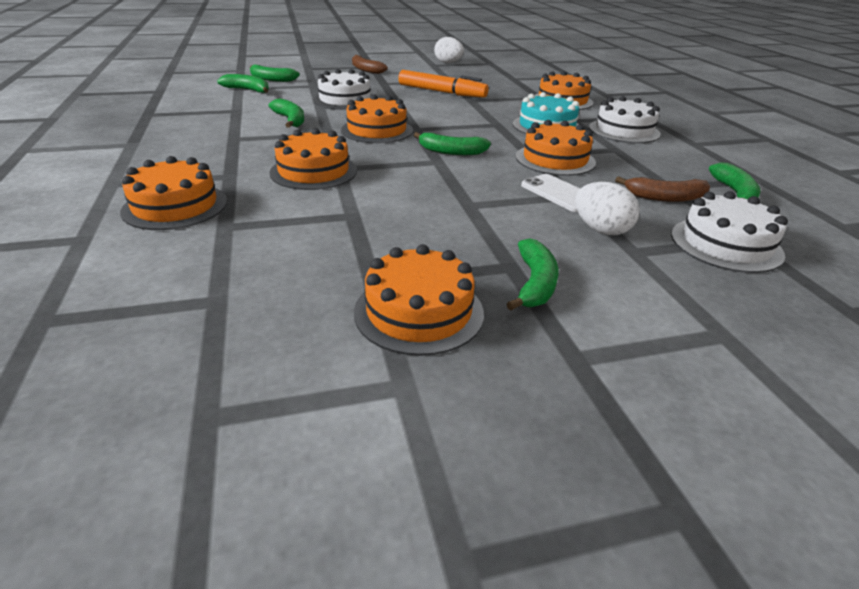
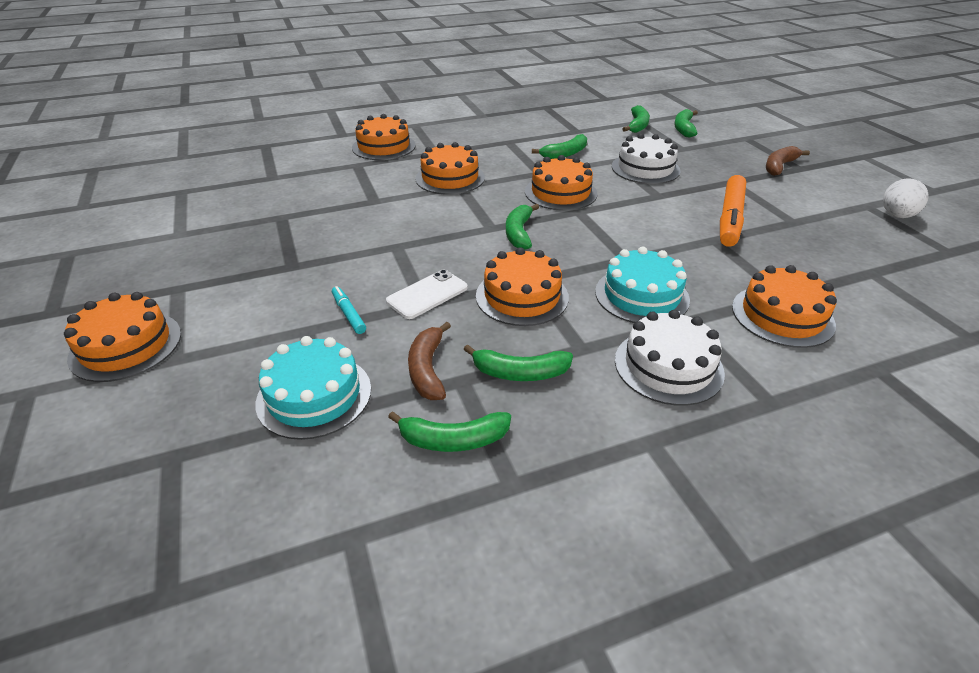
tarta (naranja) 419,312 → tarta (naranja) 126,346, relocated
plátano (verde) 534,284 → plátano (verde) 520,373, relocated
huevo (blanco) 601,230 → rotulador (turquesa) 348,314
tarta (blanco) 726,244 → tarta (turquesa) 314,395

◆ **Instructions for the task**
All of the material should be written out again exactly, apart from the pictures.

◆ **Final answer**
tarta (naranja) 419,312 → tarta (naranja) 126,346, relocated
plátano (verde) 534,284 → plátano (verde) 520,373, relocated
huevo (blanco) 601,230 → rotulador (turquesa) 348,314
tarta (blanco) 726,244 → tarta (turquesa) 314,395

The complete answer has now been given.